[Start of Attachment]

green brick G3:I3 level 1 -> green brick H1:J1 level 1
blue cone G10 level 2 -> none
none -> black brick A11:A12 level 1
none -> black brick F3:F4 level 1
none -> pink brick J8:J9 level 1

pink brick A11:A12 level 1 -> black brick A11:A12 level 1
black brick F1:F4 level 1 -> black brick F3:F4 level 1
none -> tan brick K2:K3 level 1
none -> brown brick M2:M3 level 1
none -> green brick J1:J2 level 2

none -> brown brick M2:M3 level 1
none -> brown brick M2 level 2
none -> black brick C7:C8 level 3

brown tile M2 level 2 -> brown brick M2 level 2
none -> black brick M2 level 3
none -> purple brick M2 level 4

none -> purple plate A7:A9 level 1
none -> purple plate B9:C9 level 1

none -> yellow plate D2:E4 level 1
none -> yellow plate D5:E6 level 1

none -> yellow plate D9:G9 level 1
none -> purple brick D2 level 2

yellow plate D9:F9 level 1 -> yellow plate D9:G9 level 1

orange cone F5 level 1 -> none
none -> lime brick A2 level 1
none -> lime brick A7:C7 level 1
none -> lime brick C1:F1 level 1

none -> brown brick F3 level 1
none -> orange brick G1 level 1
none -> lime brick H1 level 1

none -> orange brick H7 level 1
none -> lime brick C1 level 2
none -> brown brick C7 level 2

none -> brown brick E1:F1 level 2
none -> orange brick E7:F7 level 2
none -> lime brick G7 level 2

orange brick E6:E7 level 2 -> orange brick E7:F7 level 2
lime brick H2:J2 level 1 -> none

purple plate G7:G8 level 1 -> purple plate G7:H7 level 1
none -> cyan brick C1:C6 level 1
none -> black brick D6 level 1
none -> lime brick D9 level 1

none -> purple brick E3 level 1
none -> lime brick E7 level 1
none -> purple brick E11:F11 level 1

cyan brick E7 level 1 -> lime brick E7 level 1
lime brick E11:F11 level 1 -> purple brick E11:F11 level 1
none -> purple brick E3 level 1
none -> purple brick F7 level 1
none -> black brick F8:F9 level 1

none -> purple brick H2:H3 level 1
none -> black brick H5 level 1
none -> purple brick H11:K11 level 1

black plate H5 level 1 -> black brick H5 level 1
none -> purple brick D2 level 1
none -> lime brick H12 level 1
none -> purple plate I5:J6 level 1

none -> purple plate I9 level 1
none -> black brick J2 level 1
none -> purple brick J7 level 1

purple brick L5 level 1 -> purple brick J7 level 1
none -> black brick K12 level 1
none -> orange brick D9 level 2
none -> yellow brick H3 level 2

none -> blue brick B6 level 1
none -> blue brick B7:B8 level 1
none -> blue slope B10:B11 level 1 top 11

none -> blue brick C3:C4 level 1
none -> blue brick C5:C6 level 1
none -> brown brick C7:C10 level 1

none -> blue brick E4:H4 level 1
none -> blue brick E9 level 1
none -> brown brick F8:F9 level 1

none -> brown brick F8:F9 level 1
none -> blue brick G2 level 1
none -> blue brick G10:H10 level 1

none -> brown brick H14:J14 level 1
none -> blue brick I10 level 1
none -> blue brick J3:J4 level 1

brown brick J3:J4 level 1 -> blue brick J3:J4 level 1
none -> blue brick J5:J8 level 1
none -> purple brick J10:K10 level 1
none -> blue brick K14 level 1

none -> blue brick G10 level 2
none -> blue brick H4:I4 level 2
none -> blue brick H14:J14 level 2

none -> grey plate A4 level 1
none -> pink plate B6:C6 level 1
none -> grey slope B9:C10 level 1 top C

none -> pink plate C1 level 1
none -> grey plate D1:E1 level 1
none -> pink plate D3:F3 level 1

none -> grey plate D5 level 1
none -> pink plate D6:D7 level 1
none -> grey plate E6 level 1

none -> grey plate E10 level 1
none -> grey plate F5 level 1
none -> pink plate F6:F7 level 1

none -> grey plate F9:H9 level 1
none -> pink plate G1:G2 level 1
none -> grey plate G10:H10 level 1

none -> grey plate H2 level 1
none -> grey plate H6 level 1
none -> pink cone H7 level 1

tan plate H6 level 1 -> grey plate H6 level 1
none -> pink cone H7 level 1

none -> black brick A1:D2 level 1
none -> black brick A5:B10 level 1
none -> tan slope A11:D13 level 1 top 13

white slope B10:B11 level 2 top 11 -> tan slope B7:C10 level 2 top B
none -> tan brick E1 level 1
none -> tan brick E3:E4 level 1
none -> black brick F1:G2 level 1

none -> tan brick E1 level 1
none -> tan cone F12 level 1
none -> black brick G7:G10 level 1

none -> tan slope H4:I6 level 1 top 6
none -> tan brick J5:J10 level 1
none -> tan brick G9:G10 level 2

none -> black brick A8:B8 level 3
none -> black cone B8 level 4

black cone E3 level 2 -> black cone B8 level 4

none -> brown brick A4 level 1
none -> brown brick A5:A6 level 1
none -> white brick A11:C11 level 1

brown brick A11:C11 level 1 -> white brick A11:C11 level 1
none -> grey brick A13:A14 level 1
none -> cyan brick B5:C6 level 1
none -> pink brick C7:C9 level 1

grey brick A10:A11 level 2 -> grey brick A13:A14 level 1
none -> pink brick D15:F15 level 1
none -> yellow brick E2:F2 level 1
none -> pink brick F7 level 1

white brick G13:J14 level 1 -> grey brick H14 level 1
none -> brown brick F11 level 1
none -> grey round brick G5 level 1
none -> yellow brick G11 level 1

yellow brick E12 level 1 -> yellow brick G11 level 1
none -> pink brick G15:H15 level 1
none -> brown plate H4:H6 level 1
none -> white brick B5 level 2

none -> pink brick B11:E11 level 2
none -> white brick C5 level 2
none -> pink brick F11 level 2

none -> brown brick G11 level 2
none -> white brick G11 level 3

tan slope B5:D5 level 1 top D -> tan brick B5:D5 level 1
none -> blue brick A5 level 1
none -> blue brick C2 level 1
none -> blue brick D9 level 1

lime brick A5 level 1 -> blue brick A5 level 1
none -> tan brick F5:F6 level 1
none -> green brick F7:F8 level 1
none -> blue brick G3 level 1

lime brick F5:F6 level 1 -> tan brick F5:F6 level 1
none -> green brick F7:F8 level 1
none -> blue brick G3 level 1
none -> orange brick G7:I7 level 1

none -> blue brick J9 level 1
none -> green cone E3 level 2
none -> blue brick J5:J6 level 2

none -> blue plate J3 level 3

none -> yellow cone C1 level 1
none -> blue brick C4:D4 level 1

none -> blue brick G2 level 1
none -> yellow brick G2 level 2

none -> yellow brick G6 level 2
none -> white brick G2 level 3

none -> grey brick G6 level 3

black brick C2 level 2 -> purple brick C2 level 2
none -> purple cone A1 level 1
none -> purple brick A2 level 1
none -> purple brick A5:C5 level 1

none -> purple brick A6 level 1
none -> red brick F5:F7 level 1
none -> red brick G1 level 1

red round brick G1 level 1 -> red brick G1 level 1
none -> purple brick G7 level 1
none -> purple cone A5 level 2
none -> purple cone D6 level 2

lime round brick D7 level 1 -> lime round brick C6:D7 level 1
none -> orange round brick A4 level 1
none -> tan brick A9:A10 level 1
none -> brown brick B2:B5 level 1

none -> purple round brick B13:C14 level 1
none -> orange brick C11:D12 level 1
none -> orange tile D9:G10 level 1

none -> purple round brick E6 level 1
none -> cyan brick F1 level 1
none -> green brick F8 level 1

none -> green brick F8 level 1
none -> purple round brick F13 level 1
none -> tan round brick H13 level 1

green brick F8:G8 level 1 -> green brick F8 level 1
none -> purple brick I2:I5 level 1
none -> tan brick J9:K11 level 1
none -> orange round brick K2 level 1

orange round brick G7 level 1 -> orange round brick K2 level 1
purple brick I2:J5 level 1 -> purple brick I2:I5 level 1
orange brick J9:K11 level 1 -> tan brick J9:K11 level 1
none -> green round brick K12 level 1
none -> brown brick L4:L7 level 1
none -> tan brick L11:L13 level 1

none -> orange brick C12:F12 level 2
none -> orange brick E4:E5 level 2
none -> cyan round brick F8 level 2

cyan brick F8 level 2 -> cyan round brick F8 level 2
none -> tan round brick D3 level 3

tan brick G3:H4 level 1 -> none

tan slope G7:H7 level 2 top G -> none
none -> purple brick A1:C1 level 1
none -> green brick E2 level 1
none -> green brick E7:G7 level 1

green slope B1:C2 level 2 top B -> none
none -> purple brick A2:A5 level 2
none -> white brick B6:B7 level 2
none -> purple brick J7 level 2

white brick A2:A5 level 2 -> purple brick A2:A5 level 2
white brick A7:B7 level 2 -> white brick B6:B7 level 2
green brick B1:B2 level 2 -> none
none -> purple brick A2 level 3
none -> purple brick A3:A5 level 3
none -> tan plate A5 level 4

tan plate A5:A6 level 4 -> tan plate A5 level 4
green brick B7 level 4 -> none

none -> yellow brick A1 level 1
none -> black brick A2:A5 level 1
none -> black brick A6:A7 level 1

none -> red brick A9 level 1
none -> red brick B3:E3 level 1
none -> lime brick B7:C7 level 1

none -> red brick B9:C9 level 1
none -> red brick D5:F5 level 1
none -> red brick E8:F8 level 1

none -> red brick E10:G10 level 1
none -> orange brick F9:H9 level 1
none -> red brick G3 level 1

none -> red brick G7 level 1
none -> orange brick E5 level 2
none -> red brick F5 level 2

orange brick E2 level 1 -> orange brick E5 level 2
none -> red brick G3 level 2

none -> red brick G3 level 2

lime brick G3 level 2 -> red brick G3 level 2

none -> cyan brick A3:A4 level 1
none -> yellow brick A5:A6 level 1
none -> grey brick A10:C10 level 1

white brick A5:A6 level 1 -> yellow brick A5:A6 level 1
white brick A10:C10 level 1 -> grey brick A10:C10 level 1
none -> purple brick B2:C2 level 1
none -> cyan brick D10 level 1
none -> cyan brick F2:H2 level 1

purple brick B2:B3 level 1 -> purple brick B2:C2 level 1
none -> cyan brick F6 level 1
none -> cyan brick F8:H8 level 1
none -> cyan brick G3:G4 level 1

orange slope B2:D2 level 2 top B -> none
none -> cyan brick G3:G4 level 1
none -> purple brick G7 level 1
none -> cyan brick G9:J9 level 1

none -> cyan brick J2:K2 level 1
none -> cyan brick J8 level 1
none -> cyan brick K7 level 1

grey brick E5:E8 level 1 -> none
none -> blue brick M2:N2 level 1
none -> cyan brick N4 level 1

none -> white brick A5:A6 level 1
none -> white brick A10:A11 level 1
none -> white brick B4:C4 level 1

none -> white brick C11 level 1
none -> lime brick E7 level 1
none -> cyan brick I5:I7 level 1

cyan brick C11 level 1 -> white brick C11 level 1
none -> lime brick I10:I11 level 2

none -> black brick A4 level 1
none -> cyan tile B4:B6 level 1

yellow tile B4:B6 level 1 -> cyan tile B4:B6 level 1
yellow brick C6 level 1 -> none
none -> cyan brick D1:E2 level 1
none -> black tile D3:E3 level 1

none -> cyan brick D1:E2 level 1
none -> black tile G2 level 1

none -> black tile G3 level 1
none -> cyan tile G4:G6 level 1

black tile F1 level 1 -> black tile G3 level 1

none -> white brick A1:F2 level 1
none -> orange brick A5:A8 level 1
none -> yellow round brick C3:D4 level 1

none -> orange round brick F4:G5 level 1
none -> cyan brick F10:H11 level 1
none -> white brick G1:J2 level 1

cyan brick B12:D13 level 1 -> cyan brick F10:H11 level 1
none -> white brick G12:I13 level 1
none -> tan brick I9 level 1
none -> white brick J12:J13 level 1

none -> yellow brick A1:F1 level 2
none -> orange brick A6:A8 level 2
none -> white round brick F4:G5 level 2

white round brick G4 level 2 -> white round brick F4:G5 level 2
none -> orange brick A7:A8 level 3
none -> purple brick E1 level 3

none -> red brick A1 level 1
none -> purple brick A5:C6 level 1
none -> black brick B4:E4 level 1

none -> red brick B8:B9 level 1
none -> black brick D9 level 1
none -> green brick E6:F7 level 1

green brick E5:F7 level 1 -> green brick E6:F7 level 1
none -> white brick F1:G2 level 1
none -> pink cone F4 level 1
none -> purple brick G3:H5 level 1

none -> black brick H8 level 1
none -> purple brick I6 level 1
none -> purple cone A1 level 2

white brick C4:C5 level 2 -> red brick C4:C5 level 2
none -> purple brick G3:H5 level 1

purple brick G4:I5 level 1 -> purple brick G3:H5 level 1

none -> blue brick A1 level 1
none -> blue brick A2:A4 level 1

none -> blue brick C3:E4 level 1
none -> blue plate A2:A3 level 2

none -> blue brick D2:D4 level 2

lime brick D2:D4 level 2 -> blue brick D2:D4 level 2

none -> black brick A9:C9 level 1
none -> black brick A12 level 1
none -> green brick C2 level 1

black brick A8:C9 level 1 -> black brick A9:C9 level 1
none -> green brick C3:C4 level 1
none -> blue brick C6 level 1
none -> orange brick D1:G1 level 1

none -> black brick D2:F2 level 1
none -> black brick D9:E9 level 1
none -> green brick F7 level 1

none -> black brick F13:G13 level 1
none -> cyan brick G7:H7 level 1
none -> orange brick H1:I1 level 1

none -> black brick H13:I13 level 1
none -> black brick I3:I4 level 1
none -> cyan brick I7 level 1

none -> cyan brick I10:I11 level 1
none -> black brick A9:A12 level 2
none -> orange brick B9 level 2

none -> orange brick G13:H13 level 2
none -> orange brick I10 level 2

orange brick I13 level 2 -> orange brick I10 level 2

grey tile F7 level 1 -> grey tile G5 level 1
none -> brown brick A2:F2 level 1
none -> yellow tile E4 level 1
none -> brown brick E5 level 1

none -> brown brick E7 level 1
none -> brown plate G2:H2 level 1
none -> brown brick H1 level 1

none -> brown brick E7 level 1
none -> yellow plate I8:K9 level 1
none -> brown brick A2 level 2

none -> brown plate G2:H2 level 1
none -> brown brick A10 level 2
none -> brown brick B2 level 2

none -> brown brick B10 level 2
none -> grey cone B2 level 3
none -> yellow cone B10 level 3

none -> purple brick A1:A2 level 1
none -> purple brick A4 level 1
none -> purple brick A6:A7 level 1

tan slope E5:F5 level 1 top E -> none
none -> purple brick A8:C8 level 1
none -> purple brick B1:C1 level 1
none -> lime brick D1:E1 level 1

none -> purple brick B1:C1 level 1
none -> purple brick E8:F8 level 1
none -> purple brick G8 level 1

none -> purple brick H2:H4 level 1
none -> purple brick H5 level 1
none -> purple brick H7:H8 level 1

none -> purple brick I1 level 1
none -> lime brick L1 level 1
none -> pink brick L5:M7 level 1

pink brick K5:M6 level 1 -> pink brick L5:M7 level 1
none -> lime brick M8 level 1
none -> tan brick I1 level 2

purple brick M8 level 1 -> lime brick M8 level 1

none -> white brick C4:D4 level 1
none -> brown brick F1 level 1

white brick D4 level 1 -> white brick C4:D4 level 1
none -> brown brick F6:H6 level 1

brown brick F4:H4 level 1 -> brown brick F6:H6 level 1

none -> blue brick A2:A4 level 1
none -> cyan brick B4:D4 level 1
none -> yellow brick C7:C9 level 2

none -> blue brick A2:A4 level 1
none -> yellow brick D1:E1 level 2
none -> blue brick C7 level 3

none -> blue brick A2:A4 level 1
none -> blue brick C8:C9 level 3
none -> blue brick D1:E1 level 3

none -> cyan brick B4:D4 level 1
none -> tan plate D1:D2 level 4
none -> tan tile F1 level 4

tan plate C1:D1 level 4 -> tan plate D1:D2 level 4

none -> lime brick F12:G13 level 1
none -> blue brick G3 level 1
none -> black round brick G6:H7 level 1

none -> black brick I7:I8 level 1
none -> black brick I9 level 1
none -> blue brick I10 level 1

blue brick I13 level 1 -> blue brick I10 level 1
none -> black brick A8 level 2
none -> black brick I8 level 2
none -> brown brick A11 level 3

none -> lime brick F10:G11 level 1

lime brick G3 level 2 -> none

[End of Attachment]

- **What needs to be done**:
Would you output, from the records above, exactly the run of lines that starts at the line containing "none -> cyan brick A3:A4 level 1" and ends at the line containing "none -> cyan brick D10 level 1", and only that run?

- **Solved problem**:
none -> cyan brick A3:A4 level 1
none -> yellow brick A5:A6 level 1
none -> grey brick A10:C10 level 1

white brick A5:A6 level 1 -> yellow brick A5:A6 level 1
white brick A10:C10 level 1 -> grey brick A10:C10 level 1
none -> purple brick B2:C2 level 1
none -> cyan brick D10 level 1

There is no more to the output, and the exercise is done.